- [KURZAUFGABE]: Ersetze im Abschnitt vom Anfang der Einträge bis einschließlich der Zeile mit „coordinates (70, 55).“ jedes „camera“ durch „viewer“ und gib nur diesen Abschnitt sonst unverändert aus. Die Bilder werden dabei weggelassen.
══ GESPEICHERTE EINTRÄGE ══
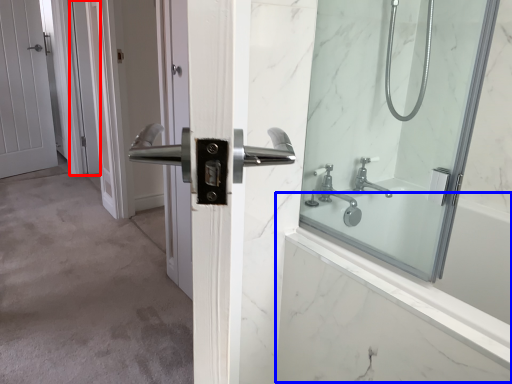
Question: Which object appears closest to the camera in this image, screen door (highlighted by a red box) or bath (highlighted by a blue box)?

Choices:
 (A) screen door
 (B) bath

Answer: (B)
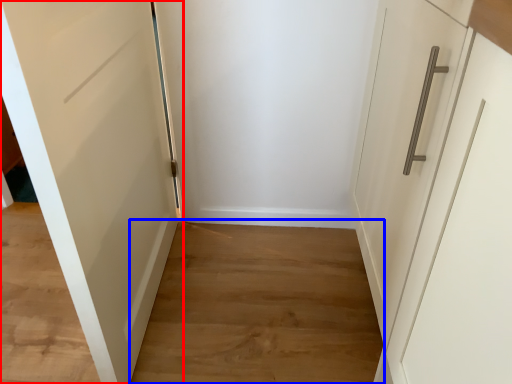
Question: Which object is closer to the camera taking this photo, door (highlighted by a red box) or path (highlighted by a blue box)?

Choices:
 (A) door
 (B) path

Answer: (A)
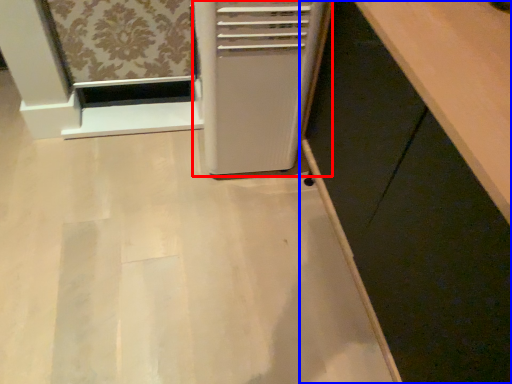
Question: Which object appears closest to the camera in this image, home appliance (highlighted by a red box) or cabinetry (highlighted by a blue box)?

Choices:
 (A) home appliance
 (B) cabinetry

Answer: (B)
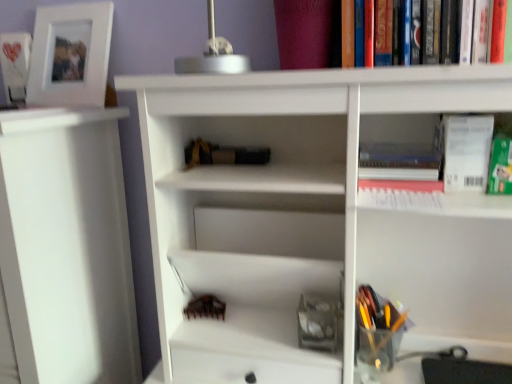
What do you see at coordinates (379, 323) in the screenshot?
I see `translucent plastic pen holder at lower right` at bounding box center [379, 323].

Locate an element on the screen. The width and height of the screenshot is (512, 384). white matte photo frame at upper left, placed as the third book when sorted from right to left is located at coordinates (15, 64).

You are a GUI agent. You are given a task and a screenshot of the screen. Output one action in this format:
    pyautogui.click(x=<x>, y=<y>)
    Task: Click on the white paper at upper right
    
    Given the screenshot: What is the action you would take?
    pyautogui.click(x=466, y=152)

Where is `white matte picture frame at upper left`? white matte picture frame at upper left is located at coordinates (70, 55).

Find the location of a particular element. This screenshot has width=512, height=384. black matte book at center, the second book from the bottom is located at coordinates (223, 155).

Is point (387, 175) closer to camera compared to point (206, 162)?

Yes, point (387, 175) is closer to viewer.

Can you confirm if hardcover book at upper right, the 3th book viewed from the back, is shorter than black matte book at center, the second book from the bottom?

In fact, hardcover book at upper right, the 3th book viewed from the back, may be taller than black matte book at center, the second book from the bottom.

How much distance is there between hardcover book at upper right, which is the third book from left to right, and black matte book at center, which appears as the 2th book when viewed from the back?

hardcover book at upper right, which is the third book from left to right, is 11.19 inches from black matte book at center, which appears as the 2th book when viewed from the back.

Which object is thinner, hardcover book at upper right, acting as the first book starting from the front, or black matte book at center, the 2th book positioned from the front?

With smaller width is black matte book at center, the 2th book positioned from the front.

In the scene shown: From a real-world perspective, is white paper at upper right positioned above or below hardcover book at upper right, acting as the first book starting from the front?

Clearly, from a real-world perspective, white paper at upper right is above hardcover book at upper right, acting as the first book starting from the front.

In the scene shown: Is white paper at upper right inside the boundaries of hardcover book at upper right, which ranks as the 1th book in right-to-left order, or outside?

white paper at upper right is not inside hardcover book at upper right, which ranks as the 1th book in right-to-left order, it's outside.

Which of these two, white paper at upper right or hardcover book at upper right, which ranks as the 1th book in right-to-left order, stands shorter?

With less height is hardcover book at upper right, which ranks as the 1th book in right-to-left order.

Which is closer to the camera, (370, 300) or (405, 166)?

Clearly, point (370, 300) is more distant from the camera than point (405, 166).

Is translucent plastic pen holder at lower right spatially inside hardcover book at upper right, marked as the third book in a top-to-bottom arrangement, or outside of it?

translucent plastic pen holder at lower right is spatially situated outside hardcover book at upper right, marked as the third book in a top-to-bottom arrangement.

Which of these two, translucent plastic pen holder at lower right or hardcover book at upper right, which is the first book from bottom to top, is thinner?

Thinner between the two is hardcover book at upper right, which is the first book from bottom to top.

Which of these two, translucent plastic pen holder at lower right or hardcover book at upper right, which ranks as the 1th book in right-to-left order, stands shorter?

hardcover book at upper right, which ranks as the 1th book in right-to-left order, is shorter.

I want to click on book that is above the white paper at upper right (from a real-world perspective), so click(15, 64).

Can you confirm if white matte photo frame at upper left, arranged as the 1th book when viewed from the left, is positioned to the right of white paper at upper right?

Incorrect, white matte photo frame at upper left, arranged as the 1th book when viewed from the left, is not on the right side of white paper at upper right.

From the image's perspective, which one is positioned lower, white matte photo frame at upper left, arranged as the 3th book when viewed from the front, or white paper at upper right?

white paper at upper right appears lower in the image.

Is white matte photo frame at upper left, the first book when ordered from back to front, inside or outside of white paper at upper right?

white matte photo frame at upper left, the first book when ordered from back to front, is spatially situated outside white paper at upper right.

Can you confirm if translucent plastic pen holder at lower right is shorter than white matte picture frame at upper left?

Yes, translucent plastic pen holder at lower right is shorter than white matte picture frame at upper left.

Considering the positions of objects translucent plastic pen holder at lower right and white matte picture frame at upper left in the image provided, who is in front, translucent plastic pen holder at lower right or white matte picture frame at upper left?

Positioned in front is translucent plastic pen holder at lower right.

Is translucent plastic pen holder at lower right turned away from white matte picture frame at upper left?

No, translucent plastic pen holder at lower right's orientation is not away from white matte picture frame at upper left.

Considering the sizes of white matte shelf at left and white paper at upper right in the image, is white matte shelf at left bigger or smaller than white paper at upper right?

white matte shelf at left is bigger than white paper at upper right.

Is white matte shelf at left in front of or behind white paper at upper right in the image?

Clearly, white matte shelf at left is in front of white paper at upper right.

Is white matte shelf at left to the left of white paper at upper right from the viewer's perspective?

Yes.

In terms of height, does white matte shelf at left look taller or shorter compared to white paper at upper right?

In the image, white matte shelf at left appears to be taller than white paper at upper right.

Is the surface of white matte picture frame at upper left in direct contact with white paper at upper right?

white matte picture frame at upper left and white paper at upper right are clearly separated.

Is point (95, 91) closer to camera compared to point (488, 123)?

No, (95, 91) is behind (488, 123).

Considering the relative sizes of white matte picture frame at upper left and white paper at upper right in the image provided, is white matte picture frame at upper left shorter than white paper at upper right?

In fact, white matte picture frame at upper left may be taller than white paper at upper right.

Is white matte picture frame at upper left inside the boundaries of white paper at upper right, or outside?

white matte picture frame at upper left is spatially situated outside white paper at upper right.

Starting from the hardcover book at upper right, the 3th book viewed from the back, which book is the 1st one to the left? Please provide its 2D coordinates.

[(223, 155)]

Where is `paperback book above the hardcover book at upper right, marked as the third book in a top-to-bottom arrangement (from the image's perspective)`? The height and width of the screenshot is (384, 512). paperback book above the hardcover book at upper right, marked as the third book in a top-to-bottom arrangement (from the image's perspective) is located at coordinates (466, 152).

From the image, which object appears to be farther from white paper at upper right, black matte book at center, which appears as the 2th book when viewed from the back, or white matte photo frame at upper left, the first book when ordered from back to front?

white matte photo frame at upper left, the first book when ordered from back to front, is positioned further to the anchor white paper at upper right.

Based on their spatial positions, is white matte photo frame at upper left, the first book when ordered from back to front, or translucent plastic pen holder at lower right closer to black matte book at center, which is the second book from top to bottom?

translucent plastic pen holder at lower right is closer to black matte book at center, which is the second book from top to bottom.

Considering their positions, is translucent plastic pen holder at lower right positioned closer to white matte shelf at left than white matte photo frame at upper left, positioned as the first book in top-to-bottom order?

Based on the image, white matte photo frame at upper left, positioned as the first book in top-to-bottom order, appears to be nearer to white matte shelf at left.

Which object lies further to the anchor point white matte shelf at left, hardcover book at upper right, which ranks as the 1th book in right-to-left order, or black matte book at center, the second book when ordered from right to left?

hardcover book at upper right, which ranks as the 1th book in right-to-left order, lies further to white matte shelf at left than the other object.

Based on the photo, based on their spatial positions, is white matte picture frame at upper left or black matte book at center, the 2th book positioned from the front, closer to translucent plastic pen holder at lower right?

Based on the image, black matte book at center, the 2th book positioned from the front, appears to be nearer to translucent plastic pen holder at lower right.

Estimate the real-world distances between objects in this image. Which object is closer to white paper at upper right, white matte photo frame at upper left, arranged as the 1th book when viewed from the left, or translucent plastic pen holder at lower right?

The object closer to white paper at upper right is translucent plastic pen holder at lower right.

From the image, which object appears to be farther from white matte shelf at left, translucent plastic pen holder at lower right or hardcover book at upper right, marked as the third book in a top-to-bottom arrangement?

hardcover book at upper right, marked as the third book in a top-to-bottom arrangement, is further to white matte shelf at left.

Estimate the real-world distances between objects in this image. Which object is closer to white matte photo frame at upper left, the first book when ordered from back to front, white paper at upper right or white matte shelf at left?

white matte shelf at left is closer to white matte photo frame at upper left, the first book when ordered from back to front.

Where is `stationery between white matte picture frame at upper left and hardcover book at upper right, which ranks as the 1th book in right-to-left order, in the horizontal direction`? This screenshot has height=384, width=512. stationery between white matte picture frame at upper left and hardcover book at upper right, which ranks as the 1th book in right-to-left order, in the horizontal direction is located at coordinates (379, 323).

Identify the location of book between white matte picture frame at upper left and hardcover book at upper right, which ranks as the 1th book in right-to-left order. (223, 155).

In order to click on book located between white matte photo frame at upper left, arranged as the 3th book when viewed from the front, and translucent plastic pen holder at lower right in the left-right direction in this screenshot , I will do `click(223, 155)`.

Locate an element on the screen. This screenshot has width=512, height=384. stationery situated between white matte photo frame at upper left, arranged as the 3th book when viewed from the front, and white paper at upper right from left to right is located at coordinates (379, 323).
═══
- [LÖSUNG]:
Question: Which object appears closest to the viewer in this image, screen door (highlighted by a red box) or bath (highlighted by a blue box)?

Choices:
 (A) screen door
 (B) bath

Answer: (B)
Question: Which object is closer to the viewer taking this photo, door (highlighted by a red box) or path (highlighted by a blue box)?

Choices:
 (A) door
 (B) path

Answer: (A)
Question: Which object appears closest to the viewer in this image, home appliance (highlighted by a red box) or cabinetry (highlighted by a blue box)?

Choices:
 (A) home appliance
 (B) cabinetry

Answer: (B)
What do you see at coordinates (379, 323) in the screenshot?
I see `translucent plastic pen holder at lower right` at bounding box center [379, 323].

Locate an element on the screen. The width and height of the screenshot is (512, 384). white matte photo frame at upper left, placed as the third book when sorted from right to left is located at coordinates (15, 64).

You are a GUI agent. You are given a task and a screenshot of the screen. Output one action in this format:
    pyautogui.click(x=<x>, y=<y>)
    Task: Click on the white paper at upper right
    
    Given the screenshot: What is the action you would take?
    pyautogui.click(x=466, y=152)

Where is `white matte picture frame at upper left`? white matte picture frame at upper left is located at coordinates (70, 55).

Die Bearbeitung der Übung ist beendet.